╔══

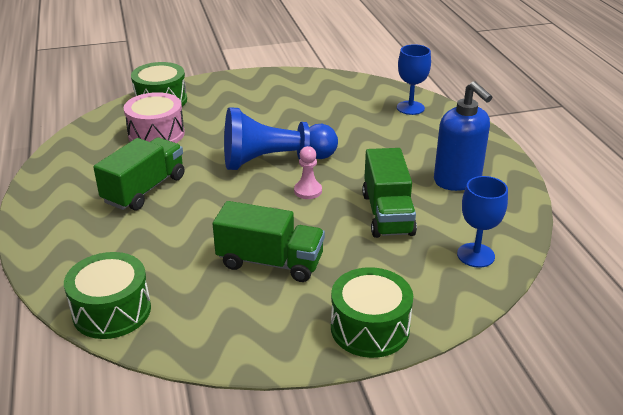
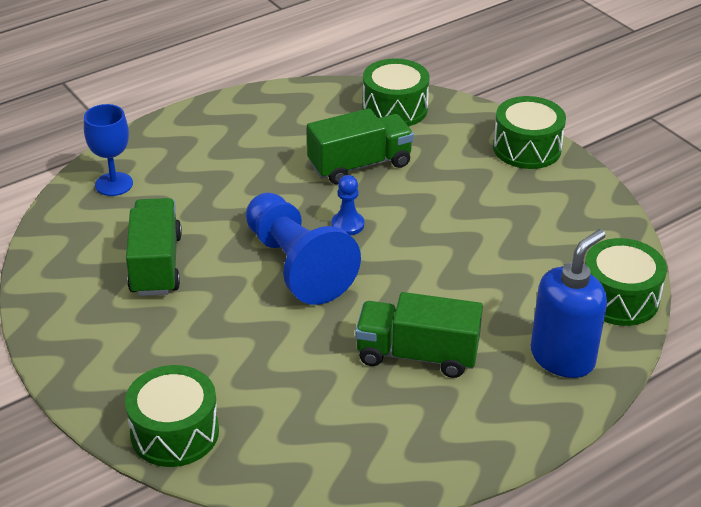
camera: 110 degrees left, 5 degrees up
(156, 134) = (280, 397): pink drum -> none
(270, 262) = (483, 220): green truck -> green truck (156, 265)
(308, 191) = (347, 225): pink pawn -> blue pawn
(457, 180) = (273, 131): blue soap dispenser -> blue soap dispenser (562, 357)
(475, 255) = (395, 108): blue goblet -> green drum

╚══

#### ASSIGNED TASK
Would you give again, word for word, every line from the one with "(156, 134) = (280, 397): pink drum -> none" through the final line of the listing above?

#### RESULT OF THIS EXERCISE
(156, 134) = (280, 397): pink drum -> none
(270, 262) = (483, 220): green truck -> green truck (156, 265)
(308, 191) = (347, 225): pink pawn -> blue pawn
(457, 180) = (273, 131): blue soap dispenser -> blue soap dispenser (562, 357)
(475, 255) = (395, 108): blue goblet -> green drum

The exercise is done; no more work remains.